In all of the records, replace "vacant space" with "empty space" and write them out again with nothing else changed. Leave out the pictures.

• • •

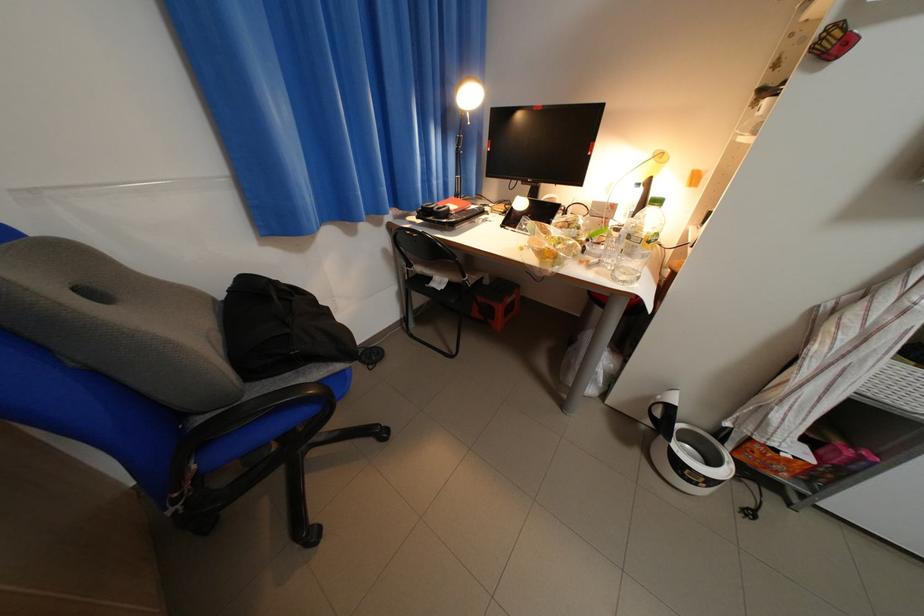
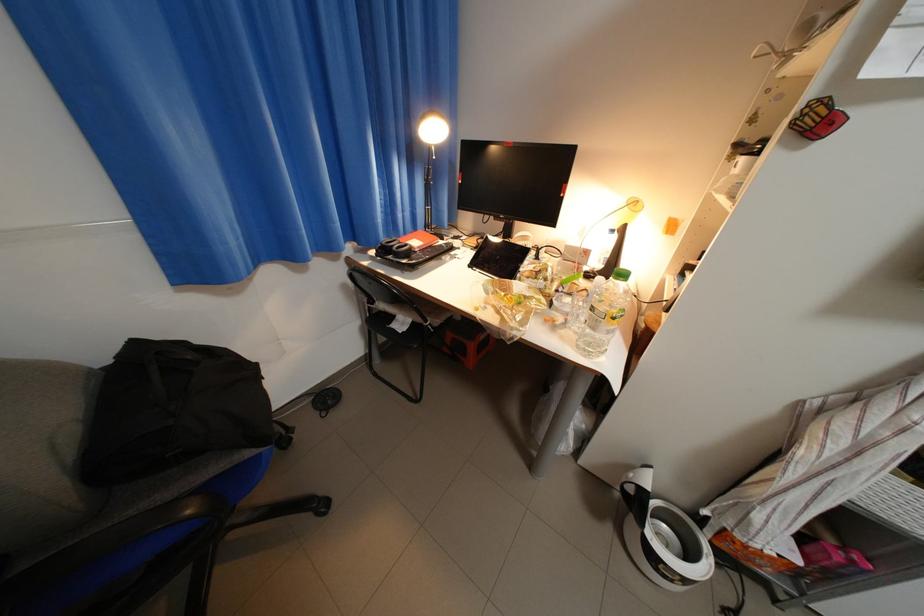
In a continuous first-person perspective shot, in which direction is the camera moving?

The cameraman moved toward right, forward.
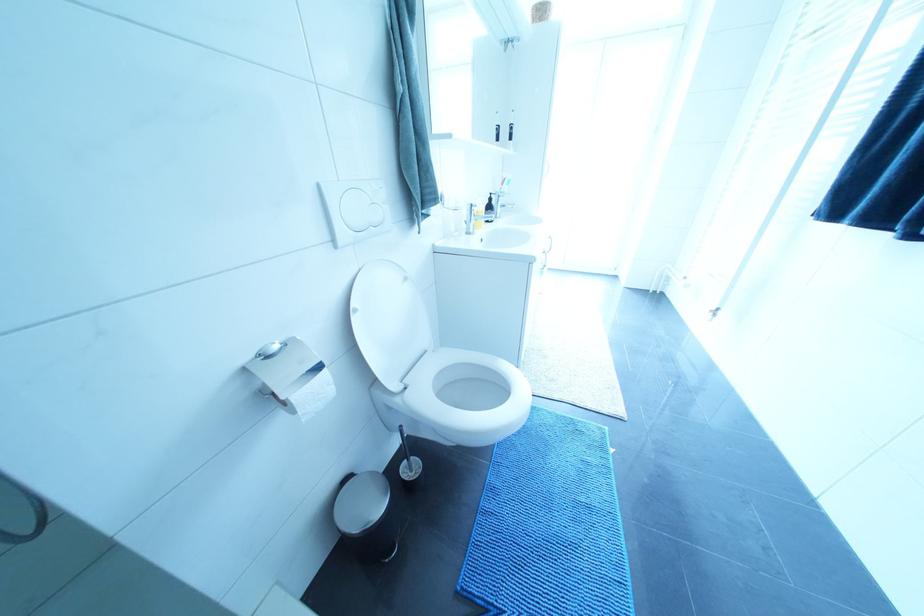
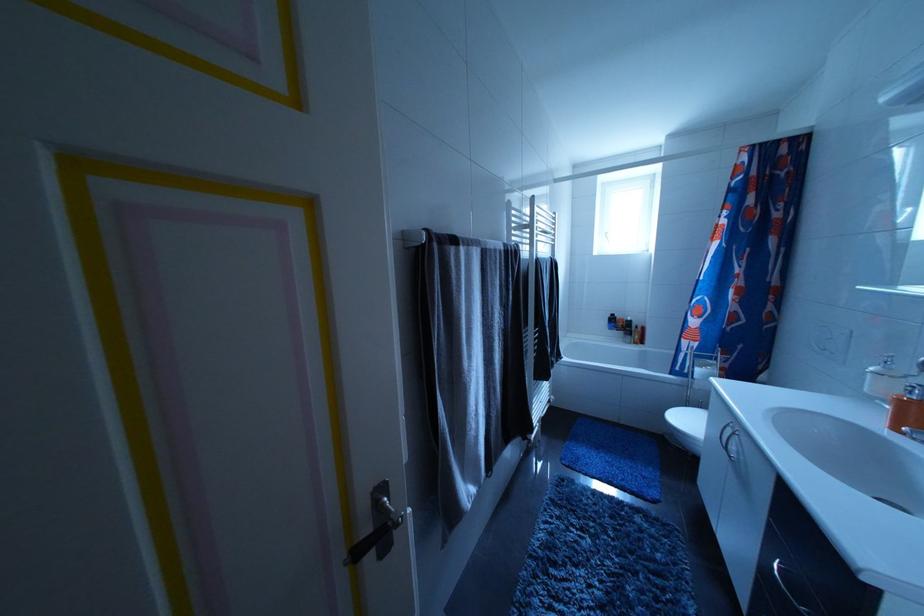
Question: What movement of the cameraman would produce the second image?

Choices:
 (A) Left
 (B) Right
 (C) Forward
 (D) Backward

Answer: (A)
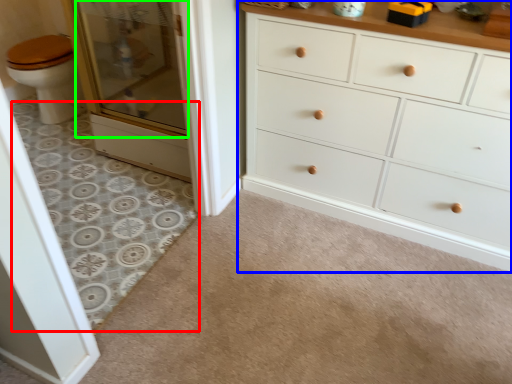
Question: Which object is positioned farthest from plain (highlighted by a red box)? Select from chest of drawers (highlighted by a blue box) and screen door (highlighted by a green box).

Choices:
 (A) chest of drawers
 (B) screen door

Answer: (A)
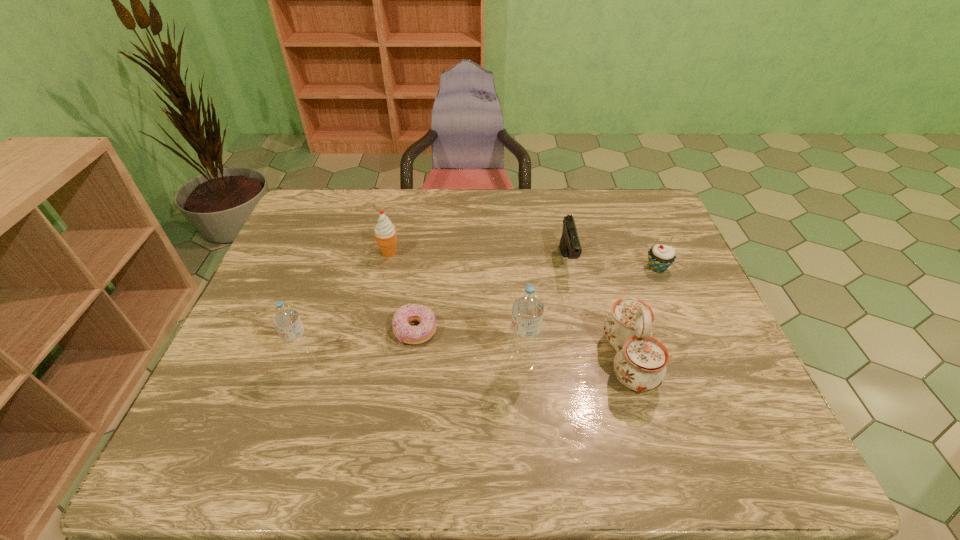
I want to click on vacant position located on the right of the shorter water bottle, so click(485, 361).

I want to click on vacant area situated on the right of the taller water bottle, so click(617, 362).

The height and width of the screenshot is (540, 960). In order to click on vacant space located 0.150m on the left of the icecream in this screenshot , I will do `click(328, 253)`.

The image size is (960, 540). Find the location of `blank area located 0.170m at the barrel of the third object from right to left`. blank area located 0.170m at the barrel of the third object from right to left is located at coordinates pyautogui.click(x=582, y=328).

At what (x,y) coordinates should I click in order to perform the action: click on vacant space situated 0.330m on the right of the fifth object from right to left. Please return your answer as a coordinate pair (x, y). This screenshot has height=540, width=960. Looking at the image, I should click on (567, 331).

At what (x,y) coordinates should I click in order to perform the action: click on free space located on the right of the cupcake. Please return your answer as a coordinate pair (x, y). The width and height of the screenshot is (960, 540). Looking at the image, I should click on (691, 268).

This screenshot has height=540, width=960. What are the coordinates of `vacant space located 0.310m by the handle of the second object from right to left` in the screenshot? It's located at (474, 361).

This screenshot has width=960, height=540. What are the coordinates of `free space located 0.220m by the handle of the second object from right to left` in the screenshot? It's located at (513, 361).

Identify the location of vacant space positioned by the handle of the second object from right to left. The image size is (960, 540). (437, 361).

You are a GUI agent. You are given a task and a screenshot of the screen. Output one action in this format:
    pyautogui.click(x=<x>, y=<y>)
    Task: Click on the object at the near edge
    
    Given the screenshot: What is the action you would take?
    pyautogui.click(x=640, y=362)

• • •

- WRITTEN RESPONSE
In a continuous first-person perspective shot, in which direction is the camera moving?

The cameraman moved toward right, forward.
Question: What movement of the cameraman would produce the second image?

Choices:
 (A) Left
 (B) Right
 (C) Forward
 (D) Backward

Answer: (A)
Question: Which object is positioned farthest from plain (highlighted by a red box)? Select from chest of drawers (highlighted by a blue box) and screen door (highlighted by a green box).

Choices:
 (A) chest of drawers
 (B) screen door

Answer: (A)
I want to click on vacant position located on the right of the shorter water bottle, so click(485, 361).

I want to click on vacant area situated on the right of the taller water bottle, so click(617, 362).

The height and width of the screenshot is (540, 960). In order to click on empty space located 0.150m on the left of the icecream in this screenshot , I will do `click(328, 253)`.

The image size is (960, 540). Find the location of `blank area located 0.170m at the barrel of the third object from right to left`. blank area located 0.170m at the barrel of the third object from right to left is located at coordinates pyautogui.click(x=582, y=328).

At what (x,y) coordinates should I click in order to perform the action: click on empty space situated 0.330m on the right of the fifth object from right to left. Please return your answer as a coordinate pair (x, y). This screenshot has height=540, width=960. Looking at the image, I should click on (567, 331).

At what (x,y) coordinates should I click in order to perform the action: click on free space located on the right of the cupcake. Please return your answer as a coordinate pair (x, y). The width and height of the screenshot is (960, 540). Looking at the image, I should click on (691, 268).

This screenshot has height=540, width=960. What are the coordinates of `empty space located 0.310m by the handle of the second object from right to left` in the screenshot? It's located at (474, 361).

This screenshot has width=960, height=540. What are the coordinates of `free space located 0.220m by the handle of the second object from right to left` in the screenshot? It's located at (513, 361).

Identify the location of empty space positioned by the handle of the second object from right to left. The image size is (960, 540). (437, 361).

You are a GUI agent. You are given a task and a screenshot of the screen. Output one action in this format:
    pyautogui.click(x=<x>, y=<y>)
    Task: Click on the object at the near edge
    
    Given the screenshot: What is the action you would take?
    pyautogui.click(x=640, y=362)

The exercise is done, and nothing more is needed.